# Data supplied

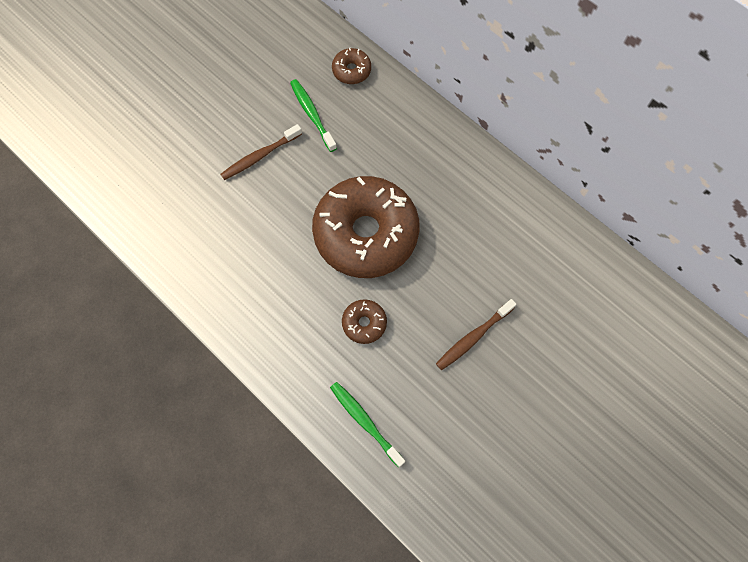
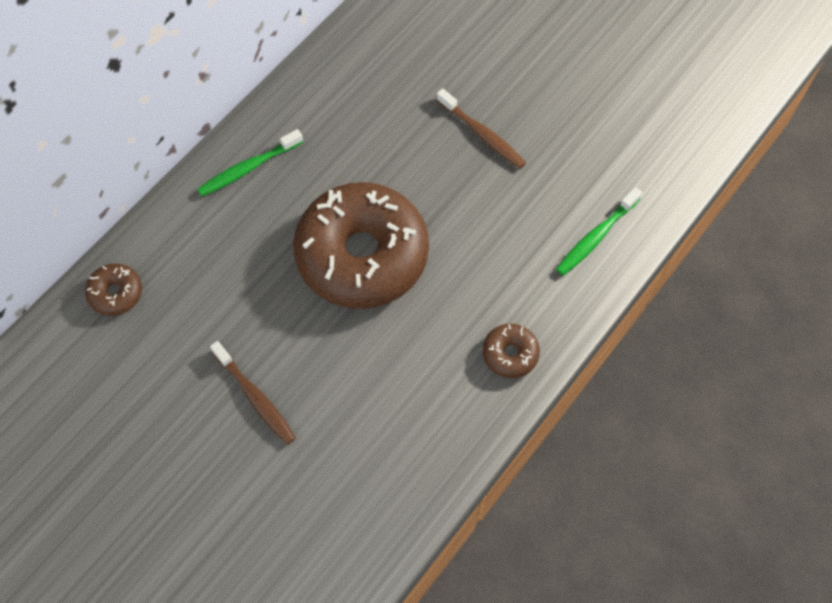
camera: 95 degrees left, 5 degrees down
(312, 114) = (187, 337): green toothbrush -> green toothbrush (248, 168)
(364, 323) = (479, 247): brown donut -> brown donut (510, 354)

* * *

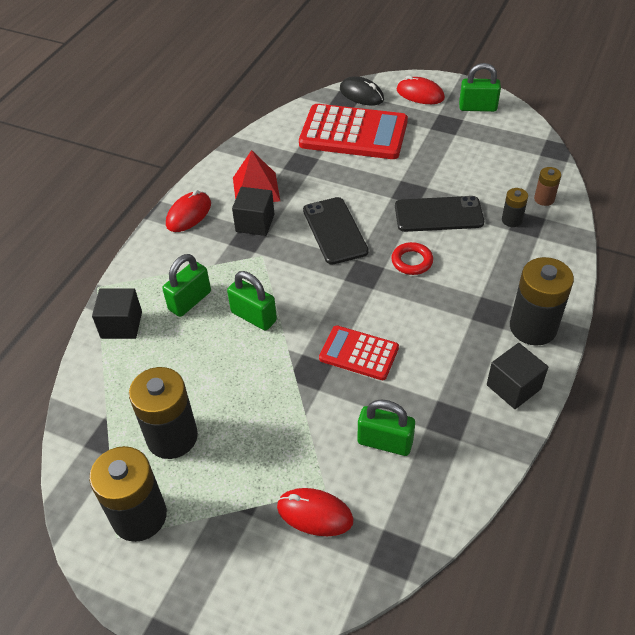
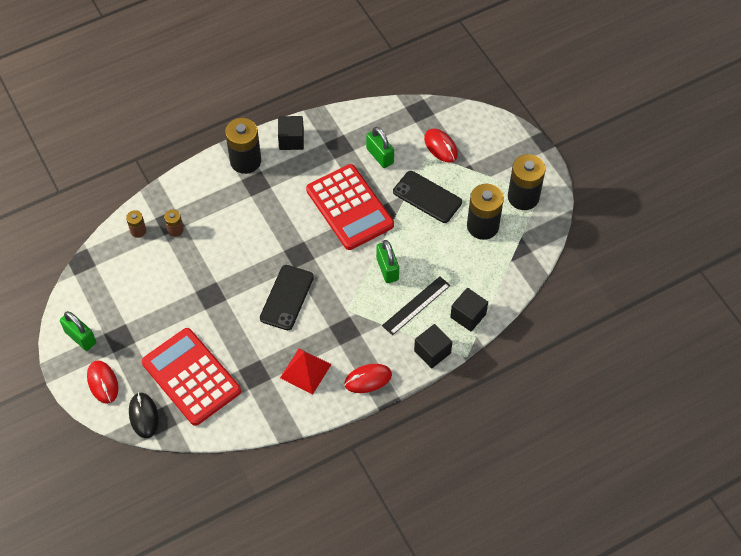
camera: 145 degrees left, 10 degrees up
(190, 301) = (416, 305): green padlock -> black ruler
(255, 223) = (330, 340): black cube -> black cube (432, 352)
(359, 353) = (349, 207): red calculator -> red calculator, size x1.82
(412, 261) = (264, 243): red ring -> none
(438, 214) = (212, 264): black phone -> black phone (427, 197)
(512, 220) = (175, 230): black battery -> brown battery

...

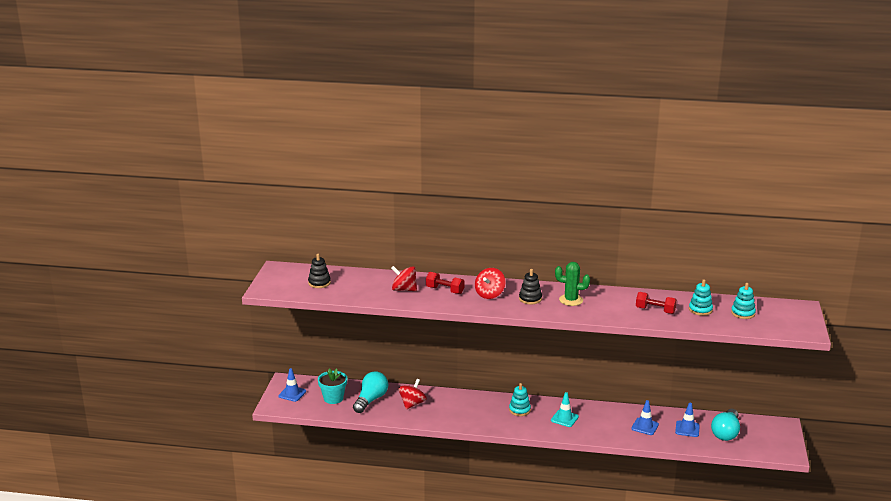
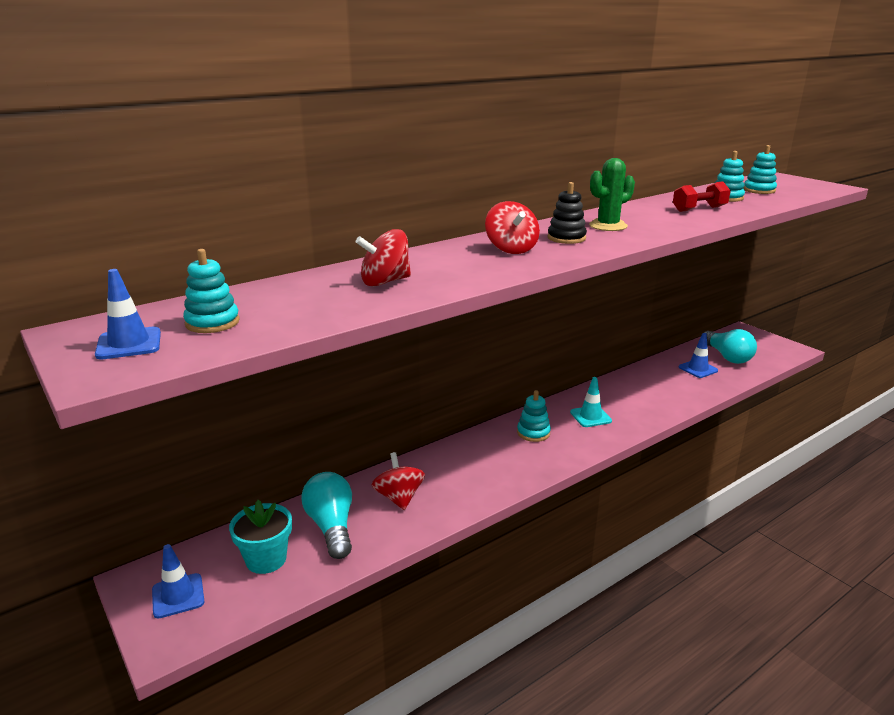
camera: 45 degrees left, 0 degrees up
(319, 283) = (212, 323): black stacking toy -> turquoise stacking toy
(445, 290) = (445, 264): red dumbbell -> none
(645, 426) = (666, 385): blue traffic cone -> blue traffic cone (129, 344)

# What you have to do
Which lines hold the string "camera"? Copy all of them from the data above.

# Your response
camera: 95 degrees left, 5 degrees down
camera: 145 degrees left, 10 degrees up
camera: 45 degrees left, 0 degrees up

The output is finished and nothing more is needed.